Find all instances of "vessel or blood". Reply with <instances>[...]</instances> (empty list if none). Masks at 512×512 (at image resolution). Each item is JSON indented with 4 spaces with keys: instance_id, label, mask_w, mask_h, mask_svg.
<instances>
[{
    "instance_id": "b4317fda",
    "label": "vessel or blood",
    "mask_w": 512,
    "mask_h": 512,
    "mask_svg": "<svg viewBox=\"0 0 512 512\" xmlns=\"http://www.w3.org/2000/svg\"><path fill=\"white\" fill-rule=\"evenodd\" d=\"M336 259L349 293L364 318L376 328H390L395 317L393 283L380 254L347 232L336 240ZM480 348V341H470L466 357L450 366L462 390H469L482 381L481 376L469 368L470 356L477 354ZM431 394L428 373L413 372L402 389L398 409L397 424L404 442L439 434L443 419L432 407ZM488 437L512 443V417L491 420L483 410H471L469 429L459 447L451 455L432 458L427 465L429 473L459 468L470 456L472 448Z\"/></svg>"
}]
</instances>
*-*-*
→ **Aim**:
The records above should be returned exactly.

→ **Finished exercise**:
Find all instances of "vessel or blood". Reply with <instances>[...]</instances> (empty list if none). Masks at 512×512 (at image resolution). Each item is JSON indented with 4 spaces with keys: instance_id, label, mask_w, mask_h, mask_svg.
<instances>
[{
    "instance_id": "b4317fda",
    "label": "vessel or blood",
    "mask_w": 512,
    "mask_h": 512,
    "mask_svg": "<svg viewBox=\"0 0 512 512\" xmlns=\"http://www.w3.org/2000/svg\"><path fill=\"white\" fill-rule=\"evenodd\" d=\"M336 259L349 293L364 318L376 328H390L395 317L393 283L380 254L347 232L336 240ZM480 348V341H470L466 357L450 366L462 390H469L482 381L481 376L469 368L470 356L477 354ZM431 394L428 373L413 372L402 389L398 409L397 424L404 442L439 434L443 419L432 407ZM488 437L512 443V417L491 420L483 410H471L469 429L459 447L451 455L432 458L427 465L429 473L459 468L470 456L472 448Z\"/></svg>"
}]
</instances>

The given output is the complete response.